§ **ABOUT THIS EXERCISE**
With the string "plate" as the filter, copy each matching line from the records.

*** Opening RECORDS SHOWN ***

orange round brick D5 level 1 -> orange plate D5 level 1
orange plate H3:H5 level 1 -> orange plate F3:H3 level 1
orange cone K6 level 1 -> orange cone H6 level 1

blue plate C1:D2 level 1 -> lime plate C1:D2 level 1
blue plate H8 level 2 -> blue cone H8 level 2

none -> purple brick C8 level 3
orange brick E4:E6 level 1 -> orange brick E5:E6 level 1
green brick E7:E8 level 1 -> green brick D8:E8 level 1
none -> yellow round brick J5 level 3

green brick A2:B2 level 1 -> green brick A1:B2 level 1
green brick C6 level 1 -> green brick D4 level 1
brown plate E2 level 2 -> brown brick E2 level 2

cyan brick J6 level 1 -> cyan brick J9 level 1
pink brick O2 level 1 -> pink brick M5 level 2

*** Closing RECORDS SHOWN ***
*** Opening RECORDS SHOWN ***

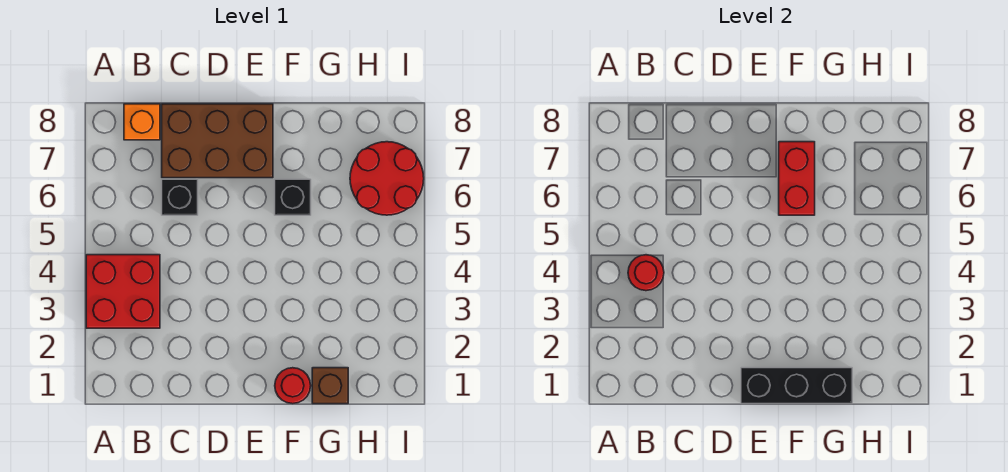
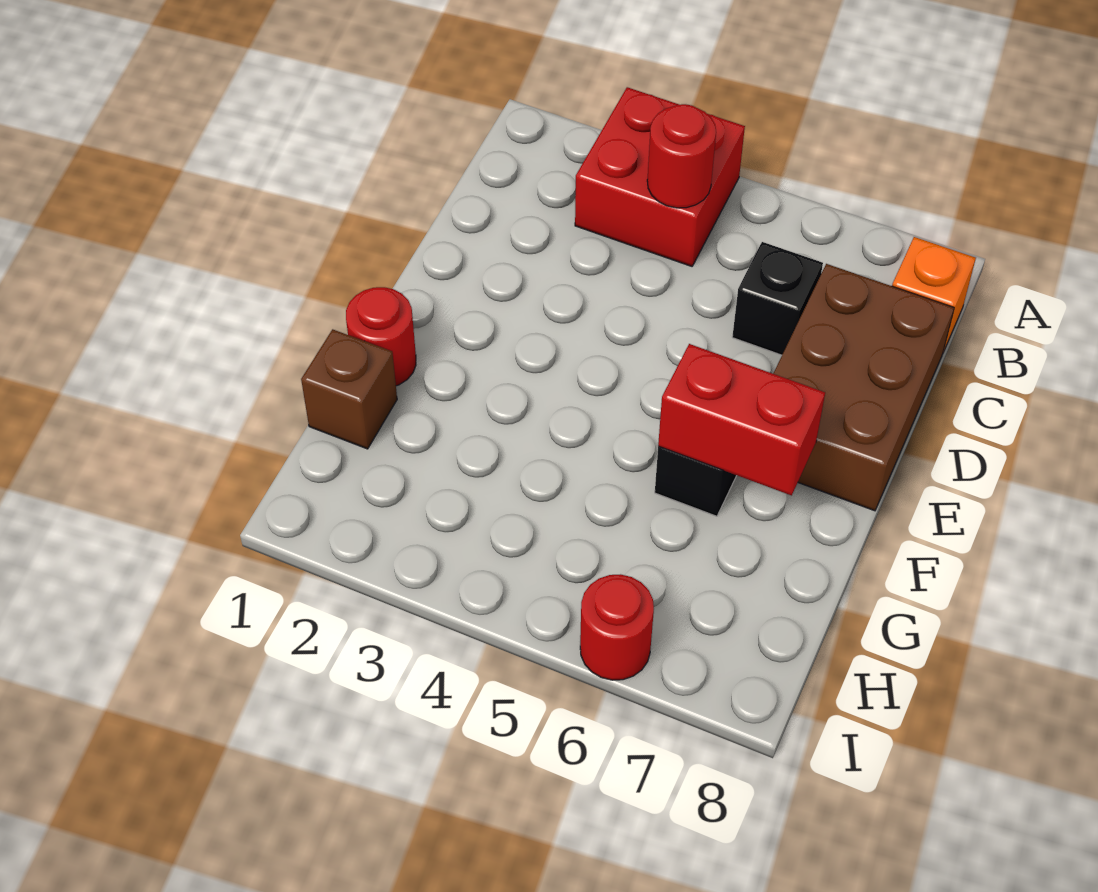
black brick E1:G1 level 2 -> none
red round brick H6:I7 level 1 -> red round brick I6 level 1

*** Closing RECORDS SHOWN ***
*** Opening RECORDS SHOWN ***

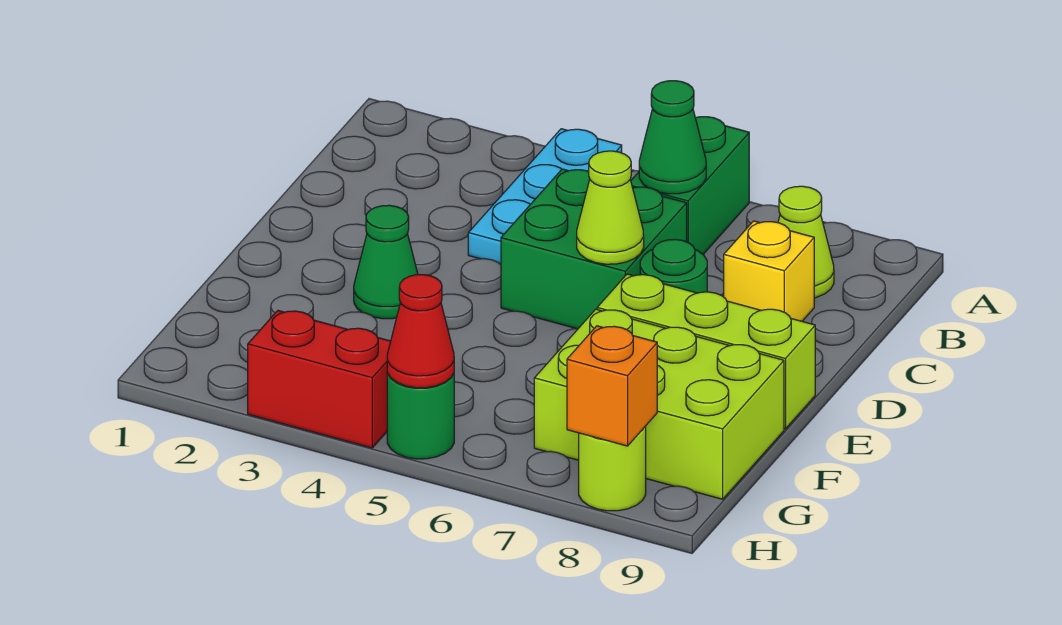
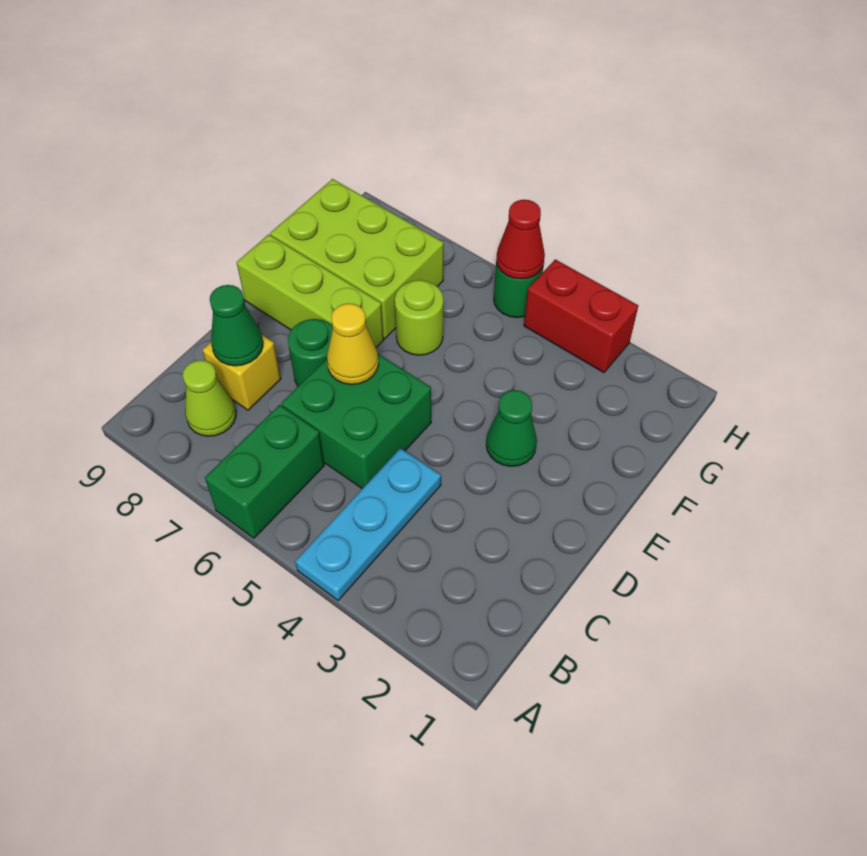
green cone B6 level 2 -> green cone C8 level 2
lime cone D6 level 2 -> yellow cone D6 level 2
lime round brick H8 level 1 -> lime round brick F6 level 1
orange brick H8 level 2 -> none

*** Closing RECORDS SHOWN ***

§ **FINISHED EXERCISE**
orange round brick D5 level 1 -> orange plate D5 level 1
orange plate H3:H5 level 1 -> orange plate F3:H3 level 1
blue plate C1:D2 level 1 -> lime plate C1:D2 level 1
blue plate H8 level 2 -> blue cone H8 level 2
brown plate E2 level 2 -> brown brick E2 level 2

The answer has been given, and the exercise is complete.